== GOAL OF THE EXERCISE ==
Lines below starting with the line with "none -> black 1x1 brick [407,128,477,221]" and going on through the line with "none -> black 1x2 brick [206,265,329,383]" must be output exactly; the rest of the records must be left out.

Before-and-after object listings:
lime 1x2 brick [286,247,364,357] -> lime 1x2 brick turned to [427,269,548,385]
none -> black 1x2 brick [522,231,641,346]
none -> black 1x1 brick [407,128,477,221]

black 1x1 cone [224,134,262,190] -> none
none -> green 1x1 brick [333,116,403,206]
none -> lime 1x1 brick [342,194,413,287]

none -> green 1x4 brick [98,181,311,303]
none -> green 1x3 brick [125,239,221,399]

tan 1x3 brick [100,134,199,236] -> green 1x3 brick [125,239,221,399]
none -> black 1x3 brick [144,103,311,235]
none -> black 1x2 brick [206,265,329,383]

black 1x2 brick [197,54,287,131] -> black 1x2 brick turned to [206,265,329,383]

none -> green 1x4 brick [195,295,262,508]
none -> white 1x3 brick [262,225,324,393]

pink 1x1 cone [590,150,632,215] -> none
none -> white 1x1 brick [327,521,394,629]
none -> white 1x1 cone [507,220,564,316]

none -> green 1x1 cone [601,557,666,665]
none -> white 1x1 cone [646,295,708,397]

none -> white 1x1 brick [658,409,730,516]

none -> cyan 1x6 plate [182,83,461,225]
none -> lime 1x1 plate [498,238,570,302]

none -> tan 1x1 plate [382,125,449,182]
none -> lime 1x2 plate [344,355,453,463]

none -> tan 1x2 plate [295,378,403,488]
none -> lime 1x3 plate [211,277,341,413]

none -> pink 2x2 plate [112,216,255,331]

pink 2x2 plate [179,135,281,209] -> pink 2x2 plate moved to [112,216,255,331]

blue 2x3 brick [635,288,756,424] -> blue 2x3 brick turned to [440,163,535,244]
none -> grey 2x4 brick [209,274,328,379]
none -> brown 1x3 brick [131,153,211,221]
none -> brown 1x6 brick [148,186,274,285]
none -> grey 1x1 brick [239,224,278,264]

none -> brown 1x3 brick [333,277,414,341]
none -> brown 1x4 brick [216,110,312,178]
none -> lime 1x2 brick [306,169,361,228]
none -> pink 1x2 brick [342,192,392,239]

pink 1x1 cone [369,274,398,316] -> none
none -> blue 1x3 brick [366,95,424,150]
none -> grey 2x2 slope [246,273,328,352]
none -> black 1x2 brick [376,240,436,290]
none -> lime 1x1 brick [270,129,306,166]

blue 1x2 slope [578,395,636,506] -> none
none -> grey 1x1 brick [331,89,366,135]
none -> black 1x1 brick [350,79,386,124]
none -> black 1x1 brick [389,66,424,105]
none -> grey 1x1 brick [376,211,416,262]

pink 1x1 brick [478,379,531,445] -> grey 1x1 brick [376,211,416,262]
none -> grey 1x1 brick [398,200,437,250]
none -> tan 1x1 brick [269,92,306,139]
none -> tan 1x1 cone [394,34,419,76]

== TASK RESULT ==
none -> black 1x1 brick [407,128,477,221]

black 1x1 cone [224,134,262,190] -> none
none -> green 1x1 brick [333,116,403,206]
none -> lime 1x1 brick [342,194,413,287]

none -> green 1x4 brick [98,181,311,303]
none -> green 1x3 brick [125,239,221,399]

tan 1x3 brick [100,134,199,236] -> green 1x3 brick [125,239,221,399]
none -> black 1x3 brick [144,103,311,235]
none -> black 1x2 brick [206,265,329,383]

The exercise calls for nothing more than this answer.